What to work on
Which lines below contain the word "pink"? Copy each one.

Information supplied
------------------------------------------------------------------------

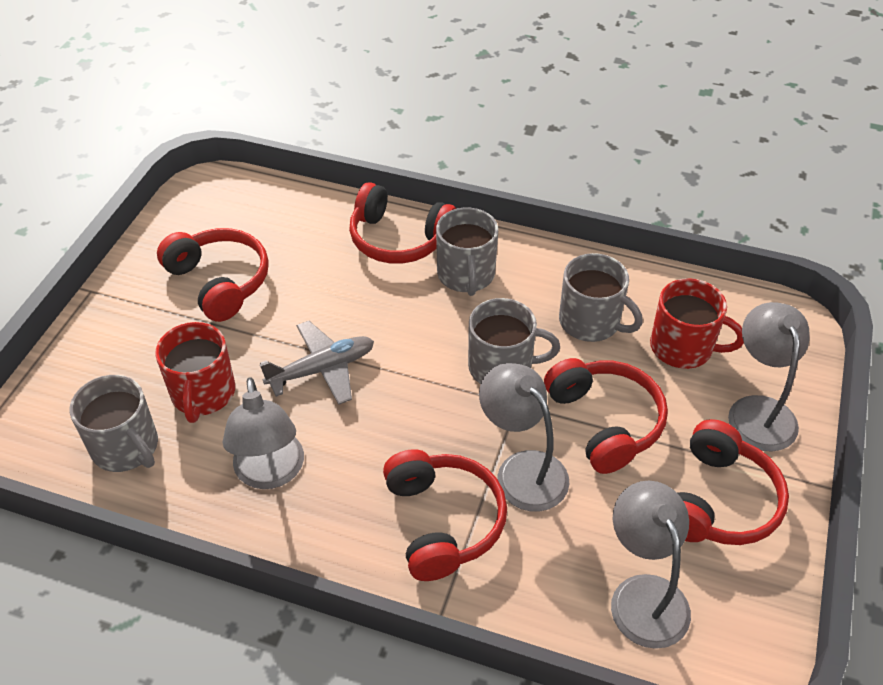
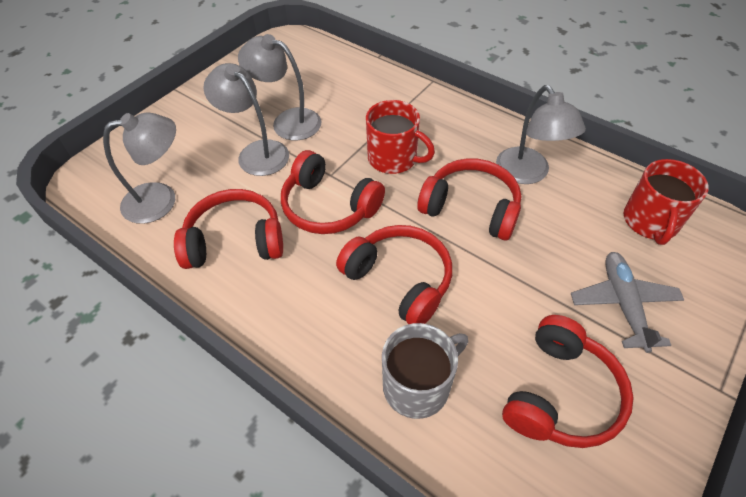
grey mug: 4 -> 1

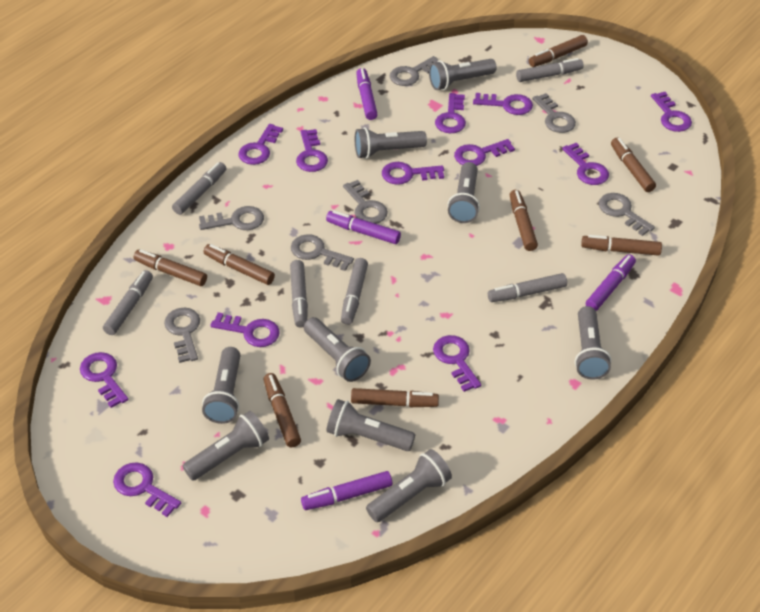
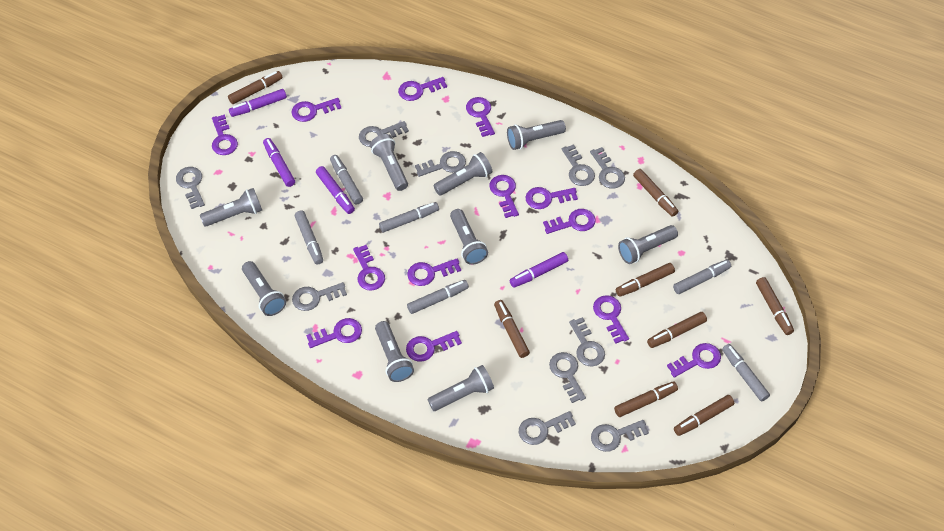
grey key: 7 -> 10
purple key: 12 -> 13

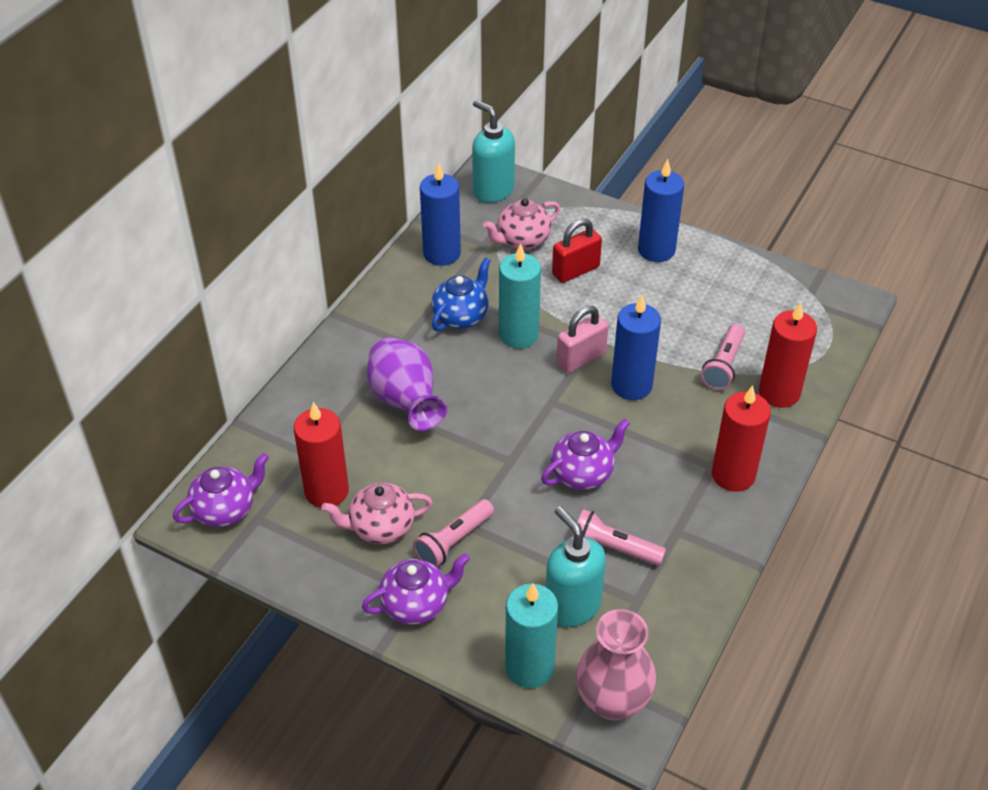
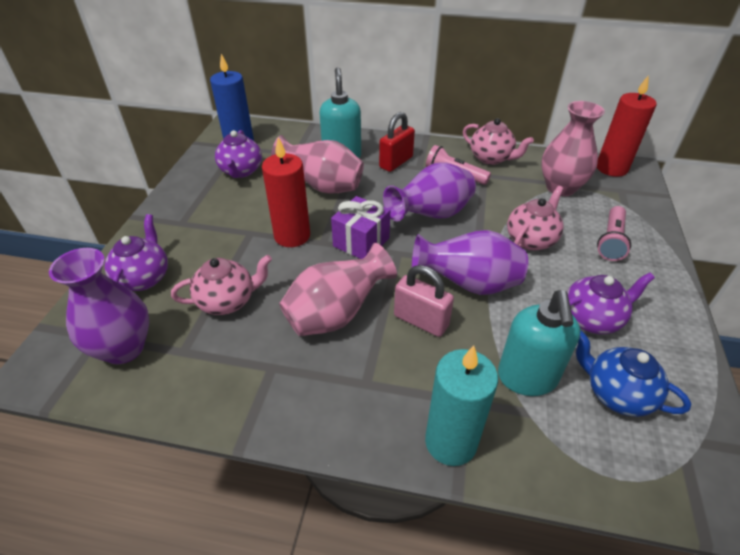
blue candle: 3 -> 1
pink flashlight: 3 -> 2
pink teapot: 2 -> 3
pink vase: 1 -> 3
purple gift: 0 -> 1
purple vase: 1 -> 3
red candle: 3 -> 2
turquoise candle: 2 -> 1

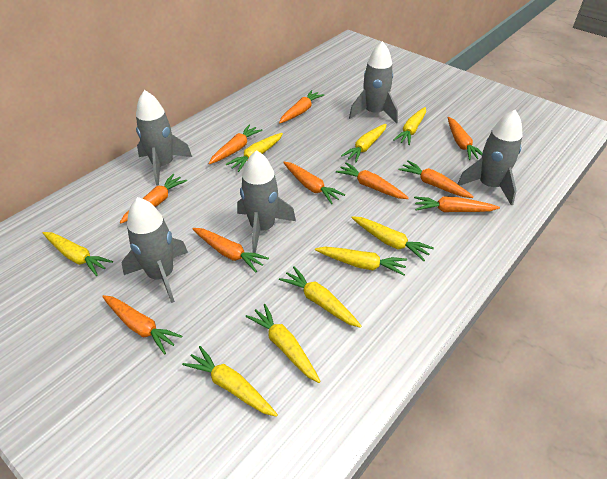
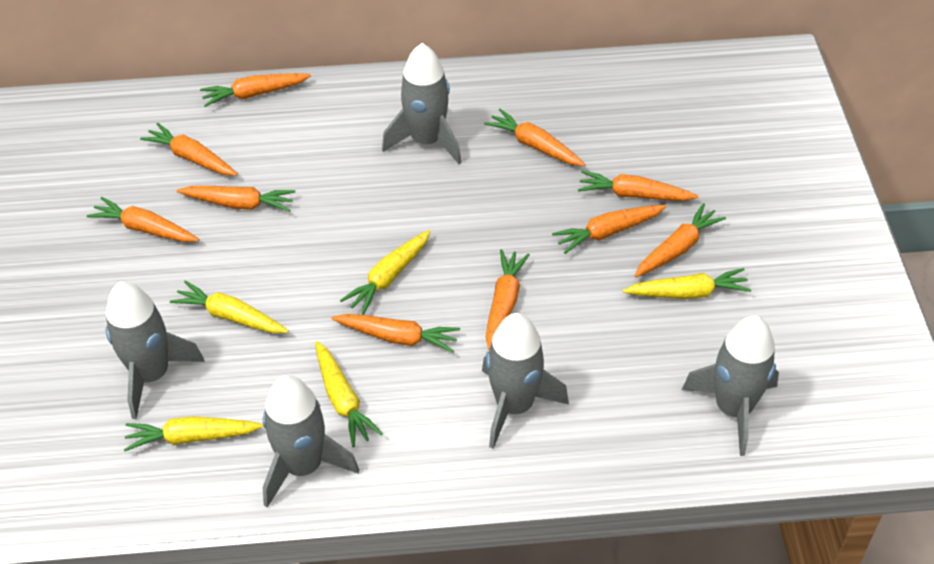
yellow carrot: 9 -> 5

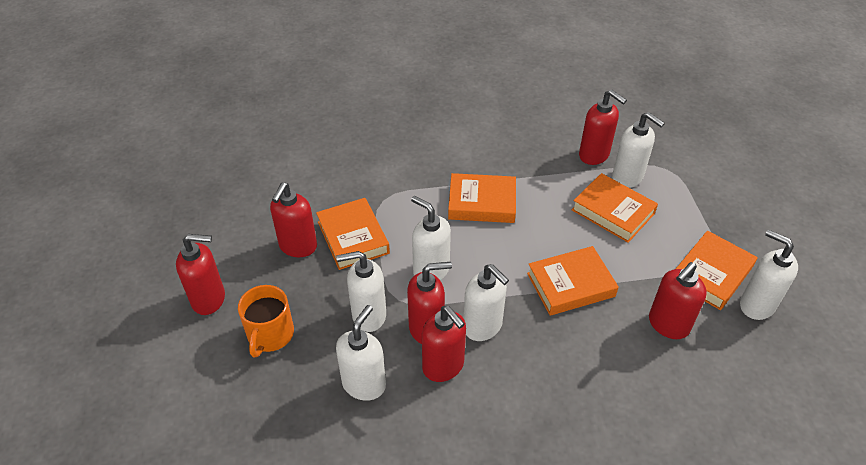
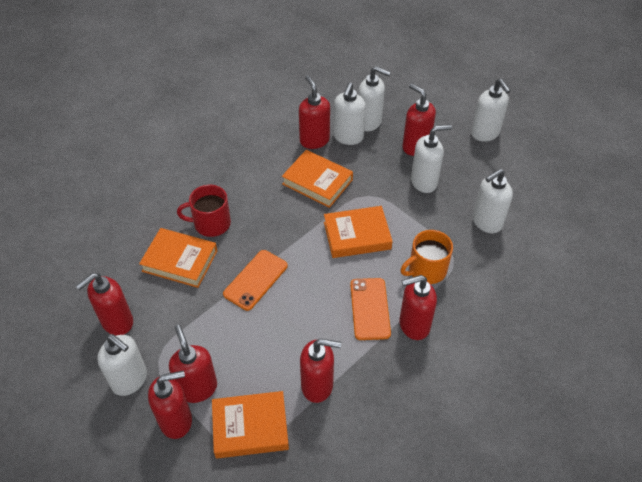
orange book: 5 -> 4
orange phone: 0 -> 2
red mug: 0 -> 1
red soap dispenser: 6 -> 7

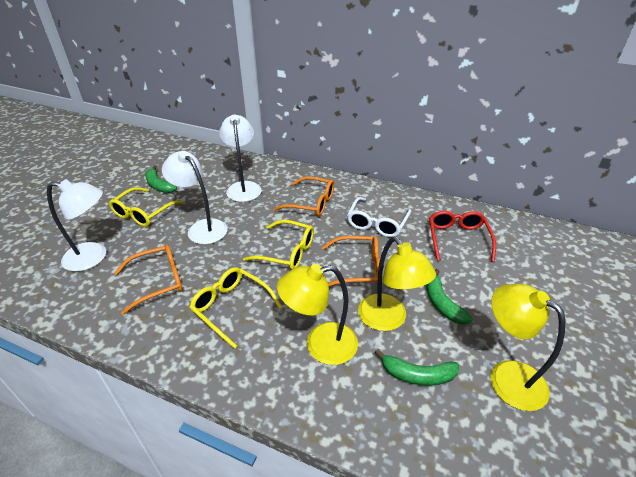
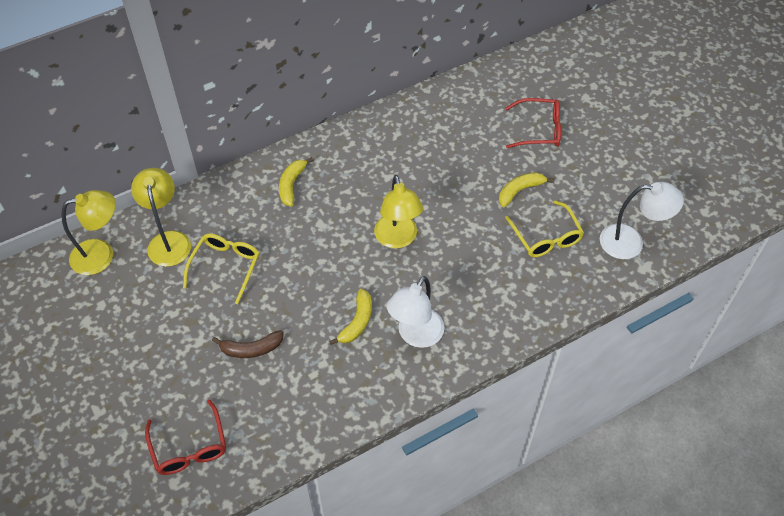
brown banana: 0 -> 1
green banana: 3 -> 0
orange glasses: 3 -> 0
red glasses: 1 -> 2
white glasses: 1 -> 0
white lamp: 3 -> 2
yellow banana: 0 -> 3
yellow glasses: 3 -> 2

------------------------------------------------------------------------

Reply
pink flashlight: 3 -> 2
pink teapot: 2 -> 3
pink vase: 1 -> 3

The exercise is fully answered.